- TASK PROMPT
Your answer must consist of the records below, reproduced exactly, with every picture removed.

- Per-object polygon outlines
◆ ◆ ◆ ◆
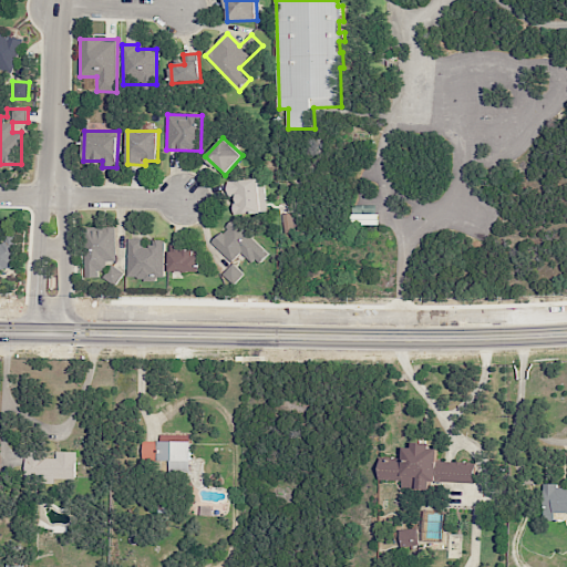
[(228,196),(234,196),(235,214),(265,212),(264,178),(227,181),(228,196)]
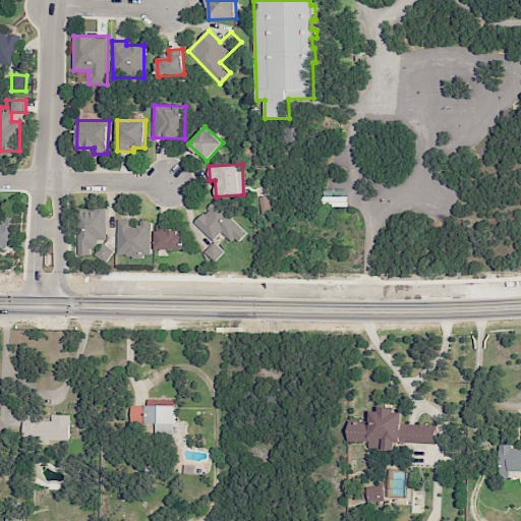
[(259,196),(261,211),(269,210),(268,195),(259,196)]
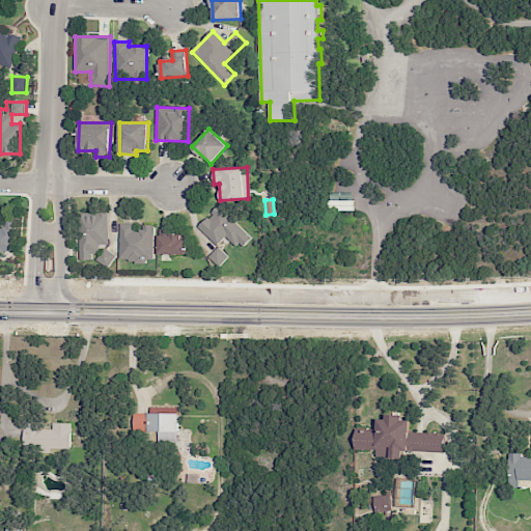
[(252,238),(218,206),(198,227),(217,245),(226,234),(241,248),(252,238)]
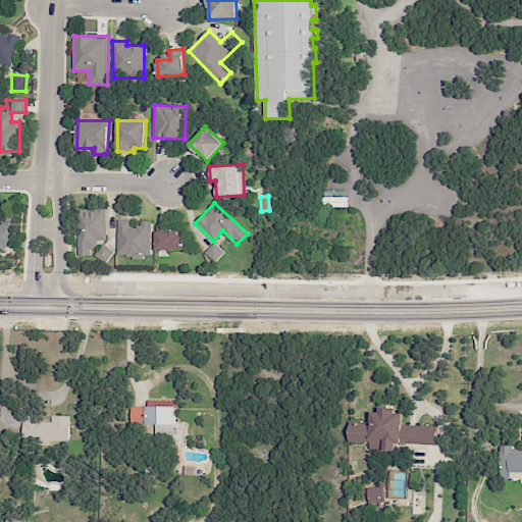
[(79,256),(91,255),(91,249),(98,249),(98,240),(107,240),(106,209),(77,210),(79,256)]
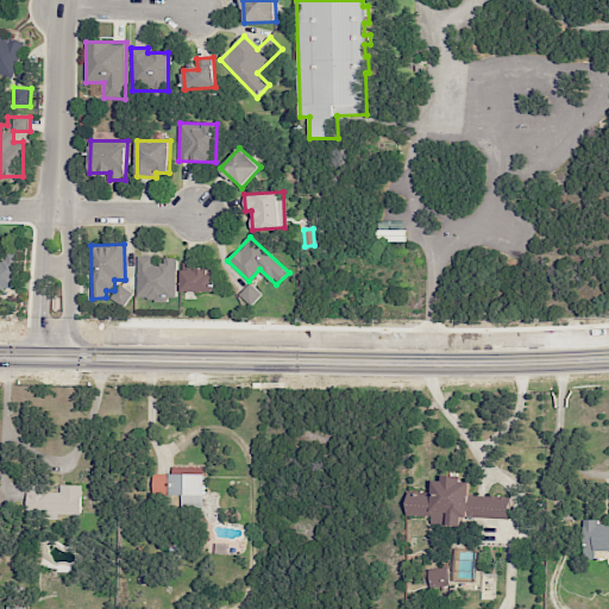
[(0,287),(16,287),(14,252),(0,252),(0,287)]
◆ ◆ ◆ ◆
- RESPONSE AREA
[(228,196),(234,196),(235,214),(265,212),(264,178),(227,181),(228,196)]
[(259,196),(261,211),(269,210),(268,195),(259,196)]
[(252,238),(218,206),(198,227),(217,245),(226,234),(241,248),(252,238)]
[(79,256),(91,255),(91,249),(98,249),(98,240),(107,240),(106,209),(77,210),(79,256)]
[(0,287),(16,287),(14,252),(0,252),(0,287)]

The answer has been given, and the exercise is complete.